### WHAT IS NEEDED
Make a verbatim copy of all the records. Skip every image.

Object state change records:
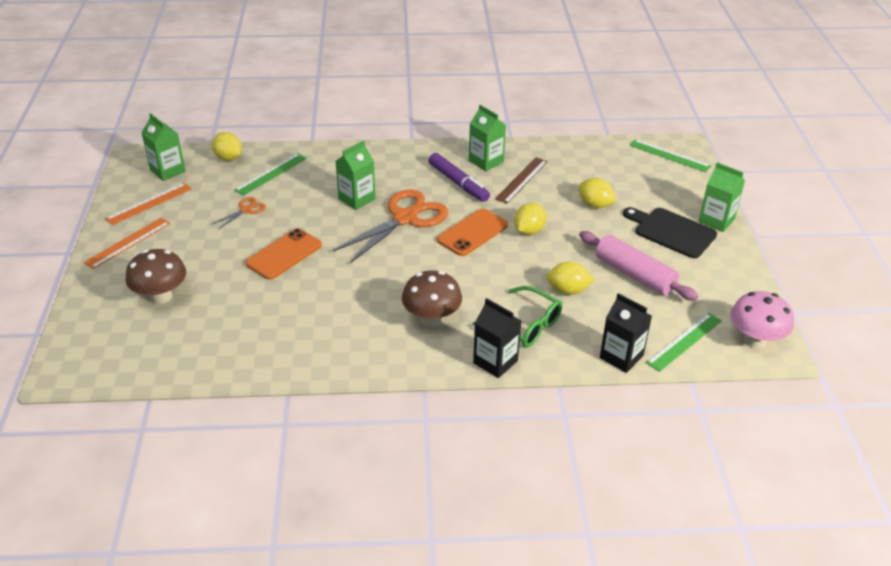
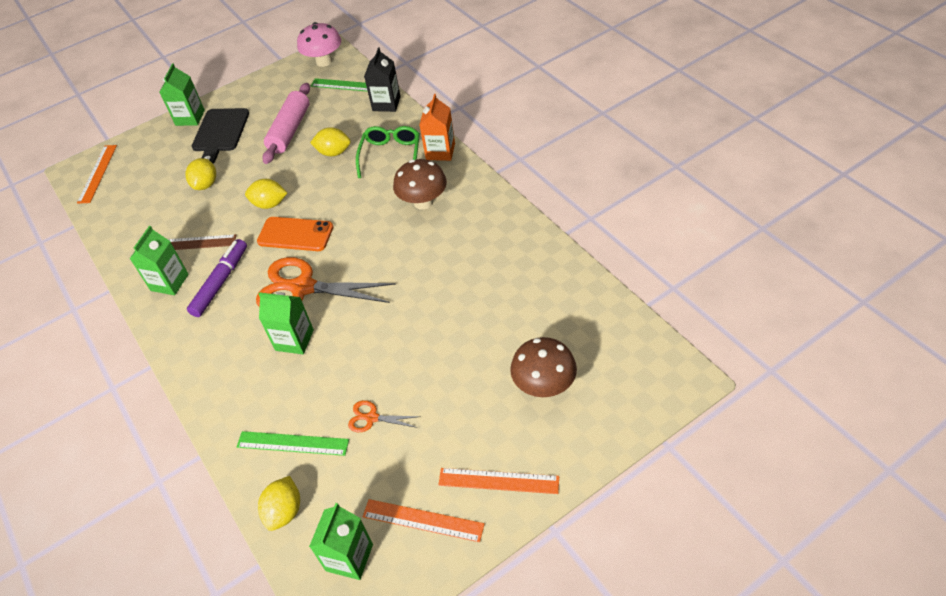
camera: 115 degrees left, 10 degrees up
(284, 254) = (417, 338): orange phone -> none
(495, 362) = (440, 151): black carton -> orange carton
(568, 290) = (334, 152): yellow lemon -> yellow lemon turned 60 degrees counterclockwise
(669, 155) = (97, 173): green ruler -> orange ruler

### YOUR SOLUTION
camera: 115 degrees left, 10 degrees up
(284, 254) = (417, 338): orange phone -> none
(495, 362) = (440, 151): black carton -> orange carton
(568, 290) = (334, 152): yellow lemon -> yellow lemon turned 60 degrees counterclockwise
(669, 155) = (97, 173): green ruler -> orange ruler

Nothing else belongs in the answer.